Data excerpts

"""

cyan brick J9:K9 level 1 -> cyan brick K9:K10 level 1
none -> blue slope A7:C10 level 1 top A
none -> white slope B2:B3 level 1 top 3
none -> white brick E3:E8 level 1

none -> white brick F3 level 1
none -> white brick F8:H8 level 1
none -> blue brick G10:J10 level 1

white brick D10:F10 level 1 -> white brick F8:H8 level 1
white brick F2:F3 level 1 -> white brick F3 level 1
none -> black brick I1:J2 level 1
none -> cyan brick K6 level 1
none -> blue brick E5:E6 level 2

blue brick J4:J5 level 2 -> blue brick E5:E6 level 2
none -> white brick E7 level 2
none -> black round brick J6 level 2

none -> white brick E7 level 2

"""
"""

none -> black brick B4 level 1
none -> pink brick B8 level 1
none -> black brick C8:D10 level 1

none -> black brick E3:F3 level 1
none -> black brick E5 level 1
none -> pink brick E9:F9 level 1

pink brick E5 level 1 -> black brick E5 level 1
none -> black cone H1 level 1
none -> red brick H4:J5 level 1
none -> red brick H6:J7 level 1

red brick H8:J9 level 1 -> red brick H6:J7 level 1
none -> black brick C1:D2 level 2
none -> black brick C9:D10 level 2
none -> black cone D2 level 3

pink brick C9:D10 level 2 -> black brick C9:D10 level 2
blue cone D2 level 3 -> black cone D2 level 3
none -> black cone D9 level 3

"""

[WHAT THE TASK REQUIRES] Repeat the entries above verbatim, but only from the line that has "none -> black brick E5 level 1" down to the line that has "blue cone D2 level 3 -> black cone D2 level 3", inclusive.

[RESULT]
none -> black brick E5 level 1
none -> pink brick E9:F9 level 1

pink brick E5 level 1 -> black brick E5 level 1
none -> black cone H1 level 1
none -> red brick H4:J5 level 1
none -> red brick H6:J7 level 1

red brick H8:J9 level 1 -> red brick H6:J7 level 1
none -> black brick C1:D2 level 2
none -> black brick C9:D10 level 2
none -> black cone D2 level 3

pink brick C9:D10 level 2 -> black brick C9:D10 level 2
blue cone D2 level 3 -> black cone D2 level 3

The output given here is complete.